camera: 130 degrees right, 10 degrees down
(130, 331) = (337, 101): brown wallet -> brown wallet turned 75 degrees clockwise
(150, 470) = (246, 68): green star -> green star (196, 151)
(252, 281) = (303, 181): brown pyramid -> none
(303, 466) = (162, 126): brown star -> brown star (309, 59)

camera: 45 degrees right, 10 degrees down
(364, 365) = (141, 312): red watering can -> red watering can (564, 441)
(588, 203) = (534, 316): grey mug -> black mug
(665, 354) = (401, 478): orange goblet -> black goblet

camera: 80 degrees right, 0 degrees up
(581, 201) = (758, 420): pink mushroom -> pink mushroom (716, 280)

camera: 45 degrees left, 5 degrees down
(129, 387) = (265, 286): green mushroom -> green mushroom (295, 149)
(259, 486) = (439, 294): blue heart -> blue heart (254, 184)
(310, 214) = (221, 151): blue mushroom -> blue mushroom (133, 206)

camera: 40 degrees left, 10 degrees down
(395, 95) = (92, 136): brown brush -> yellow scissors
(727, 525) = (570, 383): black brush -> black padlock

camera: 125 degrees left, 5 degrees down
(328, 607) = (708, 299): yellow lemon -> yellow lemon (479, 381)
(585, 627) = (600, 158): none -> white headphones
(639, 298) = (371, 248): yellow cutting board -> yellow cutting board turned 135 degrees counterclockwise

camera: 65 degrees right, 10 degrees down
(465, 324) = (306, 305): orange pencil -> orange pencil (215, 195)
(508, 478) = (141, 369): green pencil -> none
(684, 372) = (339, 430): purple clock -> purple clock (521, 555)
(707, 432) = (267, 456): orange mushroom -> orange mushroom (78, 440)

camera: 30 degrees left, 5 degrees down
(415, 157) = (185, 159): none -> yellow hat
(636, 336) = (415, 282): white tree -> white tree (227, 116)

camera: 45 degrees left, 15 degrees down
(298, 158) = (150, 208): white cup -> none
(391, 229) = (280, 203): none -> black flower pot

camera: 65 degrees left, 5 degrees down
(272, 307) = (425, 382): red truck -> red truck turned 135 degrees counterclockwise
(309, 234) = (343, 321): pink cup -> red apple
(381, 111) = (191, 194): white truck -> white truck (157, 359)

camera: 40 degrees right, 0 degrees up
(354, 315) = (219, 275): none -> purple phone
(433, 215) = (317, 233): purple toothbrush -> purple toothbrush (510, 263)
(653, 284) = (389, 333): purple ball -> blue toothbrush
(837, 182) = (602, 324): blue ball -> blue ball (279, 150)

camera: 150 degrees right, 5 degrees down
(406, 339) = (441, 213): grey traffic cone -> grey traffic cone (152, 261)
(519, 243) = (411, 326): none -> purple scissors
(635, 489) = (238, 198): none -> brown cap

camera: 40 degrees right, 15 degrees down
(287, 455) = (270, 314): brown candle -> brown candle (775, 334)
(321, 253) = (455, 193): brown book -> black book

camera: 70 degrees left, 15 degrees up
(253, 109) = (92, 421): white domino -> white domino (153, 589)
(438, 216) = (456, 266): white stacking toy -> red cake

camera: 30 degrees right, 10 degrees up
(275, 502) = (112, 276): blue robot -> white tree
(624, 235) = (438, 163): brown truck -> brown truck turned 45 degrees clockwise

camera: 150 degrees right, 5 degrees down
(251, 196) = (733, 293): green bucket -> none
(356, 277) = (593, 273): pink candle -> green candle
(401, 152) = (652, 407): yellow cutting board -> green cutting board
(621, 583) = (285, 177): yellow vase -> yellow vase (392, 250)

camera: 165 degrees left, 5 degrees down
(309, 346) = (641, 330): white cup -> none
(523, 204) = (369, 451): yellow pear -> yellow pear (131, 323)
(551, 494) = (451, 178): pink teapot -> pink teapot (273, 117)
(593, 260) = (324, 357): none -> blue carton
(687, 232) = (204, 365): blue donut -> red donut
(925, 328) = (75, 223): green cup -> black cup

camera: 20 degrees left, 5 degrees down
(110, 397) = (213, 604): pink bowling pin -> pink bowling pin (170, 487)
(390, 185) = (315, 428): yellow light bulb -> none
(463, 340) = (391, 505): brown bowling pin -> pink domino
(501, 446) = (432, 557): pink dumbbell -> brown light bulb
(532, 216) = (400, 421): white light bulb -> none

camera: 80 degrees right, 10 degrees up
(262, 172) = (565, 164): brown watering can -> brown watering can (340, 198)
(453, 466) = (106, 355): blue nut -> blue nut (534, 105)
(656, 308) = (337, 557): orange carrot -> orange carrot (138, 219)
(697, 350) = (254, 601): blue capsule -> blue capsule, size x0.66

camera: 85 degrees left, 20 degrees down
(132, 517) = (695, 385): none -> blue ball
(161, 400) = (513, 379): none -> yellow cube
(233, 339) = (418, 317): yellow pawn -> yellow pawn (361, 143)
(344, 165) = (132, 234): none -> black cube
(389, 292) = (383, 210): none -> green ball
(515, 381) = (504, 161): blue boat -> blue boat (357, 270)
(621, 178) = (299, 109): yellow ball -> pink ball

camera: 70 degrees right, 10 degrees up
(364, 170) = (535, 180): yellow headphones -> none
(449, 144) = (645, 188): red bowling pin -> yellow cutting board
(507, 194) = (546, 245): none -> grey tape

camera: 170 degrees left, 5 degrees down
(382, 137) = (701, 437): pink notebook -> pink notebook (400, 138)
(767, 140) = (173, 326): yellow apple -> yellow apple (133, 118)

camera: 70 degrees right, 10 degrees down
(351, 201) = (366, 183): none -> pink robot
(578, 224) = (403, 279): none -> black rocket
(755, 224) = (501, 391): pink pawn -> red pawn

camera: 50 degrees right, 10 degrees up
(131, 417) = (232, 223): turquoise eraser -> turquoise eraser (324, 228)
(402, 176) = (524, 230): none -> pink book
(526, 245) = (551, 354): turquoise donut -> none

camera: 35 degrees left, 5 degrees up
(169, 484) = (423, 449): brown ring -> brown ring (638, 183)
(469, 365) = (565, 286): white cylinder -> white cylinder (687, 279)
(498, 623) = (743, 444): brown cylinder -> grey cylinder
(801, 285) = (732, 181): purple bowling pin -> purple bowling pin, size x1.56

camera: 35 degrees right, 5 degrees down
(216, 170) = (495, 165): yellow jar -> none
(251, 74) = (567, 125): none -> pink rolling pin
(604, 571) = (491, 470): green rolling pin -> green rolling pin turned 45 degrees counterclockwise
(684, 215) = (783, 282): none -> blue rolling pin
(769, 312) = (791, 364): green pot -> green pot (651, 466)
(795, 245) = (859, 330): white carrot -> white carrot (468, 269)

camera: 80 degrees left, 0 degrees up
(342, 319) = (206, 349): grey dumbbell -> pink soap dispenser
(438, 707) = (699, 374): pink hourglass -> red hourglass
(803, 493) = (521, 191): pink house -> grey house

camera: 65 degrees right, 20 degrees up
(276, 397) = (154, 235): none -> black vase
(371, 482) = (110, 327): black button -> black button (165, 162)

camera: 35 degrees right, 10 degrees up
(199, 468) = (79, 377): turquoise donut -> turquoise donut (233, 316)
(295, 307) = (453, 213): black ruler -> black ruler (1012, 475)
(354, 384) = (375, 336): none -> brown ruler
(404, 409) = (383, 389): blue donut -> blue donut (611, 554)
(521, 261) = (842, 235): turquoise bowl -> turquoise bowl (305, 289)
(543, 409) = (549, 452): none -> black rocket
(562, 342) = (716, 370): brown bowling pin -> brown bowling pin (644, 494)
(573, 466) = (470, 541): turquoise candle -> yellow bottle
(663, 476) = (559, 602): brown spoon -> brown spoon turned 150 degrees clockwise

=-=-=-=-=

*ABOUT THIS TASK:* Look through the data above and return exactly the lines from the one that contains "(395, 95) = (92, 136): brown" to the one that contains "camera: 65 degrees right, 10 degrees down", inclusive, with nothing else.

*TASK RESULT:*
(395, 95) = (92, 136): brown brush -> yellow scissors
(727, 525) = (570, 383): black brush -> black padlock

camera: 125 degrees left, 5 degrees down
(328, 607) = (708, 299): yellow lemon -> yellow lemon (479, 381)
(585, 627) = (600, 158): none -> white headphones
(639, 298) = (371, 248): yellow cutting board -> yellow cutting board turned 135 degrees counterclockwise

camera: 65 degrees right, 10 degrees down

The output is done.